Study material
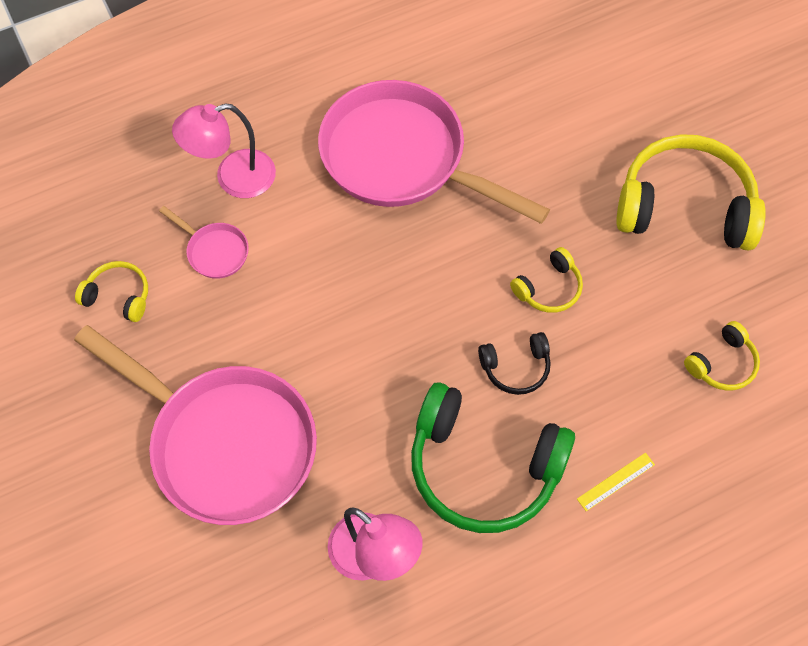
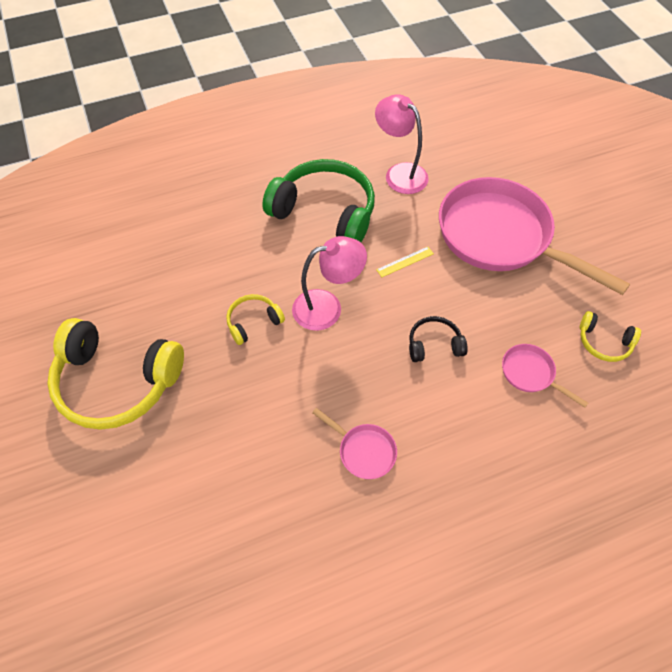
camera: 175 degrees left, 5 degrees down
(233, 178) = (524, 443): pink lamp -> pink lamp (327, 307)
(402, 158) = (363, 451): pink pan -> pink pan, size x0.41
(516, 367) = (291, 268): black headphones -> black headphones (434, 345)
(616, 481) = (240, 199): yellow ruler -> yellow ruler (405, 261)
(722, 363) = (141, 260): yellow headphones -> none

Task statement
Because only the text is wanted, copy each record above precisely and omit its pictures.

Solution for this task
camera: 175 degrees left, 5 degrees down
(233, 178) = (524, 443): pink lamp -> pink lamp (327, 307)
(402, 158) = (363, 451): pink pan -> pink pan, size x0.41
(516, 367) = (291, 268): black headphones -> black headphones (434, 345)
(616, 481) = (240, 199): yellow ruler -> yellow ruler (405, 261)
(722, 363) = (141, 260): yellow headphones -> none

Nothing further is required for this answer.